(SUPPLIED INFORMATION):
______________________________

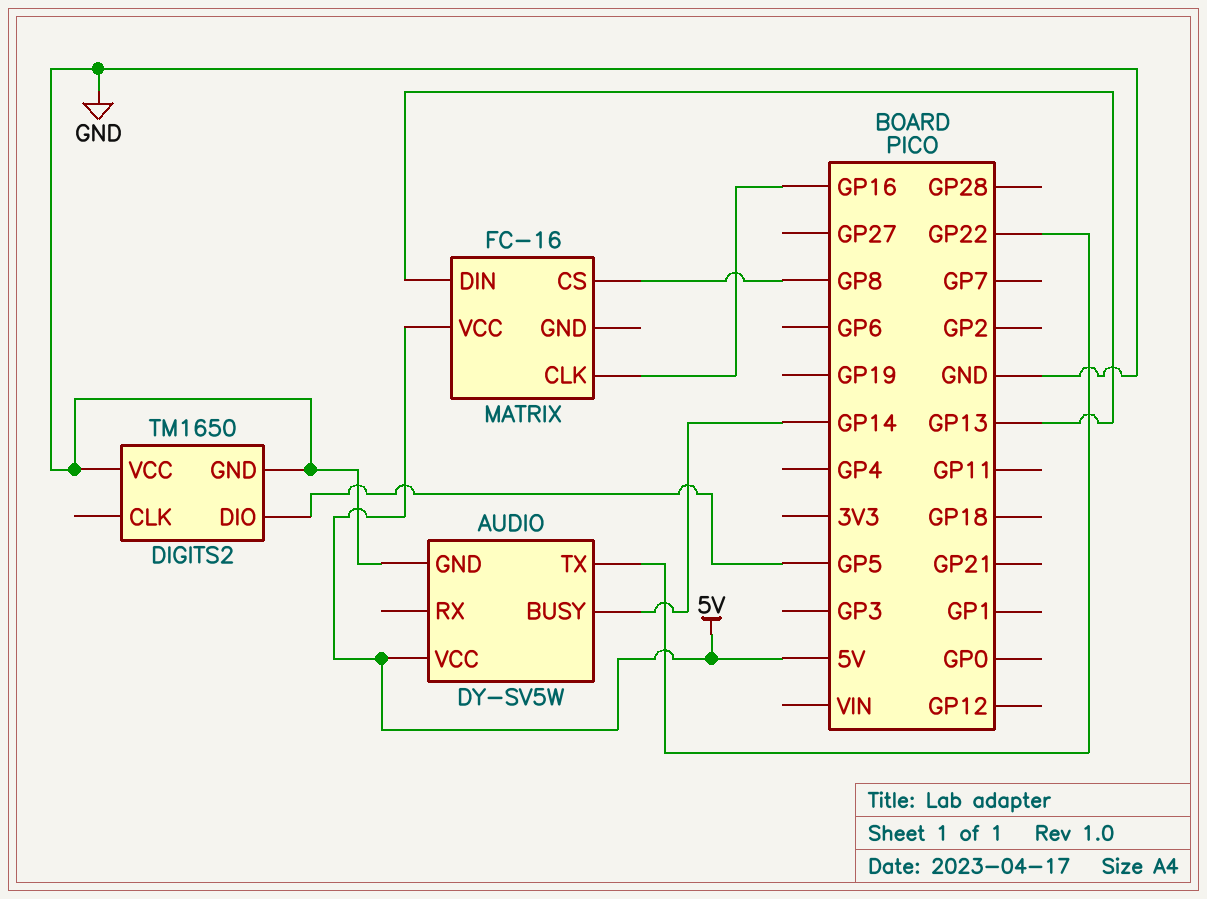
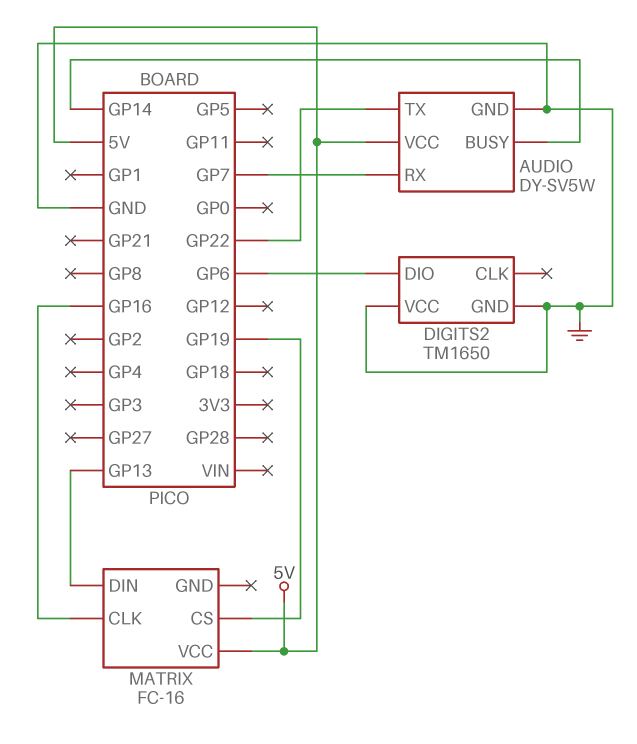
AUDIO pin RX: none -> GP7
DIGITS2 pin DIO: GP5 -> GP6
MATRIX pin CS: GP8 -> GP19

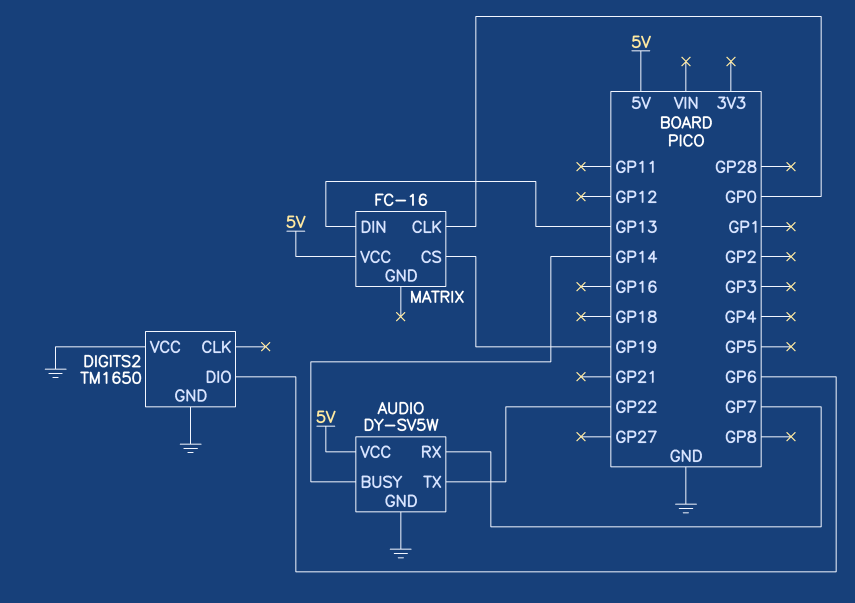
MATRIX pin CLK: GP16 -> GP0

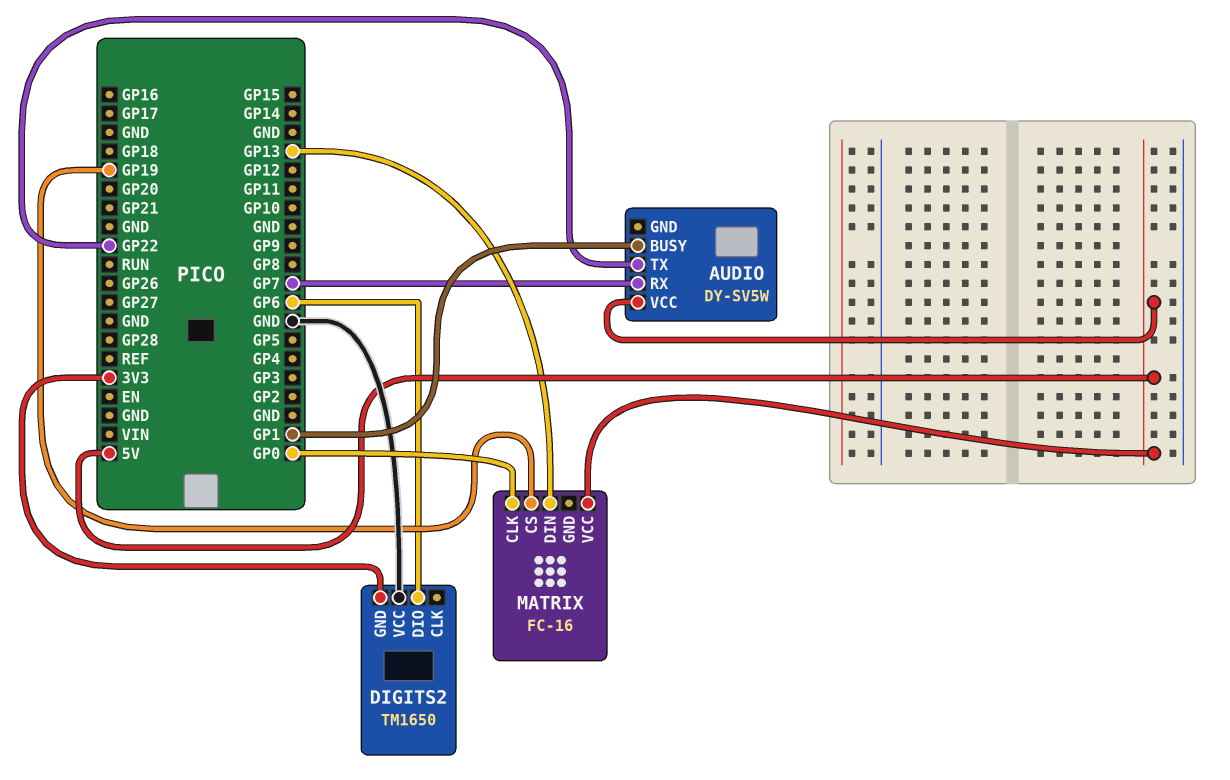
AUDIO pin BUSY: GP14 -> GP1
AUDIO pin GND: GND -> none
DIGITS2 pin GND: GND -> 3V3

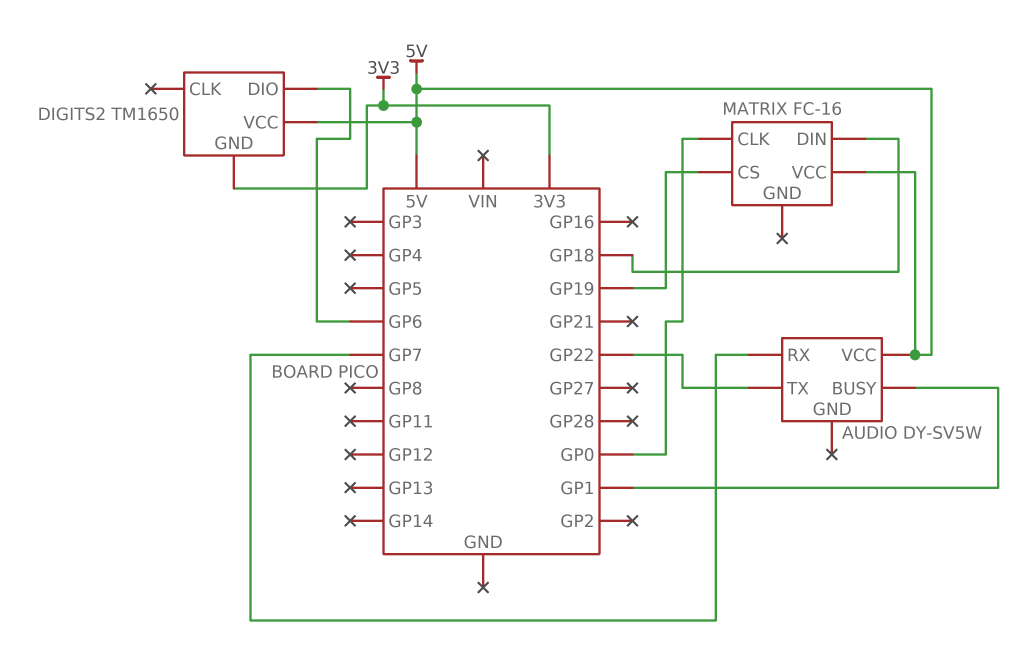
DIGITS2 pin VCC: GND -> 5V
MATRIX pin DIN: GP13 -> GP18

______________________________

(TASK TO COMPLETE):
Would you please write out the entries in full, exactly as they read, but without pictures?

(WRITTEN SOLUTION):
AUDIO pin RX: none -> GP7
DIGITS2 pin DIO: GP5 -> GP6
MATRIX pin CS: GP8 -> GP19

MATRIX pin CLK: GP16 -> GP0

AUDIO pin BUSY: GP14 -> GP1
AUDIO pin GND: GND -> none
DIGITS2 pin GND: GND -> 3V3

DIGITS2 pin VCC: GND -> 5V
MATRIX pin DIN: GP13 -> GP18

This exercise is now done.